* Supplied entries *

______

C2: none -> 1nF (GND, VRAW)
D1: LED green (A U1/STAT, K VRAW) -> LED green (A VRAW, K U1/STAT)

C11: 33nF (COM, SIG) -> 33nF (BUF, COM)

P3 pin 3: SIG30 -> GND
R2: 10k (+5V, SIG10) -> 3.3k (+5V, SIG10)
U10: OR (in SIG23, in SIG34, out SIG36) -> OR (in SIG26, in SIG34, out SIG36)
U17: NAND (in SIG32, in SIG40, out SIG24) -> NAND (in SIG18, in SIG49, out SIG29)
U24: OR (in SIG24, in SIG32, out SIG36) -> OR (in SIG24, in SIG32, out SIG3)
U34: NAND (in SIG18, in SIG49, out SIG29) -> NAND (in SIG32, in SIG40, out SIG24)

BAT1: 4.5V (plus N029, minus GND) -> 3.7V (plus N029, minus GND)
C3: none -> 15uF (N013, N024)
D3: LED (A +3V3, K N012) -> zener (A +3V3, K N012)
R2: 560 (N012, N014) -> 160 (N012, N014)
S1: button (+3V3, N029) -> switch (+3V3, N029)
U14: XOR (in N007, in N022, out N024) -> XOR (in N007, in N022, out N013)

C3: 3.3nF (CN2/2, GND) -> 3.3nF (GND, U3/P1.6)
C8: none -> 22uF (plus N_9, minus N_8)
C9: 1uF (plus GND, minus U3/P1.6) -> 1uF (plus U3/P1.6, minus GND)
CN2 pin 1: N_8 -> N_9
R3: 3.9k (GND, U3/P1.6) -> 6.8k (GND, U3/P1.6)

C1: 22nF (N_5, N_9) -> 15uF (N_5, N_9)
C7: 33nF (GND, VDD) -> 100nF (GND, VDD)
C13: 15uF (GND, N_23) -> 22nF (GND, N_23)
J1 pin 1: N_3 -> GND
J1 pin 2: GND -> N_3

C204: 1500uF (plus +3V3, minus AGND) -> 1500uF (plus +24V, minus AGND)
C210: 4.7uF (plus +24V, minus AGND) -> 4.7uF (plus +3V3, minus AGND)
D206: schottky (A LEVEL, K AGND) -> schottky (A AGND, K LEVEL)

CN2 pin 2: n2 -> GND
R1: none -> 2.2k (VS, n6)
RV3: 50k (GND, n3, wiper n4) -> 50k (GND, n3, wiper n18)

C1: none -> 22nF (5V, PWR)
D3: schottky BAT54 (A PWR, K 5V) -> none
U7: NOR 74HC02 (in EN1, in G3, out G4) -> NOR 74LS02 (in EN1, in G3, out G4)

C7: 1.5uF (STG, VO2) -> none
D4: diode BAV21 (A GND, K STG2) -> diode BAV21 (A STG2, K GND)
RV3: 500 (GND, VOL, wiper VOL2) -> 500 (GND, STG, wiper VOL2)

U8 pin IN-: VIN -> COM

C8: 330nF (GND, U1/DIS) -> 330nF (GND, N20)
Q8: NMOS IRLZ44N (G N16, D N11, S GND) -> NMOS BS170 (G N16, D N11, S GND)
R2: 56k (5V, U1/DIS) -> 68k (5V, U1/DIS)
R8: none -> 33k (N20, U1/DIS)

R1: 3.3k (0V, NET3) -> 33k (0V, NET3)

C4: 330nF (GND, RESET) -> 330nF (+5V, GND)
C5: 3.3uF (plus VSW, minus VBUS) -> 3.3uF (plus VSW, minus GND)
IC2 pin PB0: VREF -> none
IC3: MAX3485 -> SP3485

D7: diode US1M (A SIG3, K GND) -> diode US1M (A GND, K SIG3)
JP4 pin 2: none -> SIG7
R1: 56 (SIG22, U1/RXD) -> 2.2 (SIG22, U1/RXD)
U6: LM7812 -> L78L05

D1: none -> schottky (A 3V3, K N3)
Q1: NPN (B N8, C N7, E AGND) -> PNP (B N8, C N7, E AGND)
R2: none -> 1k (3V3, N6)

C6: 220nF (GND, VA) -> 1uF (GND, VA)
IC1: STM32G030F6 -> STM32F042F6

______

* Aim of the exercise *
Begin with the first line of the data above and, please, print each line exactly until you have printed the line containing "R2: 560 (N012, N014) -> 160 (N012, N014)"; print nothing else.

* Answer section *
C2: none -> 1nF (GND, VRAW)
D1: LED green (A U1/STAT, K VRAW) -> LED green (A VRAW, K U1/STAT)

C11: 33nF (COM, SIG) -> 33nF (BUF, COM)

P3 pin 3: SIG30 -> GND
R2: 10k (+5V, SIG10) -> 3.3k (+5V, SIG10)
U10: OR (in SIG23, in SIG34, out SIG36) -> OR (in SIG26, in SIG34, out SIG36)
U17: NAND (in SIG32, in SIG40, out SIG24) -> NAND (in SIG18, in SIG49, out SIG29)
U24: OR (in SIG24, in SIG32, out SIG36) -> OR (in SIG24, in SIG32, out SIG3)
U34: NAND (in SIG18, in SIG49, out SIG29) -> NAND (in SIG32, in SIG40, out SIG24)

BAT1: 4.5V (plus N029, minus GND) -> 3.7V (plus N029, minus GND)
C3: none -> 15uF (N013, N024)
D3: LED (A +3V3, K N012) -> zener (A +3V3, K N012)
R2: 560 (N012, N014) -> 160 (N012, N014)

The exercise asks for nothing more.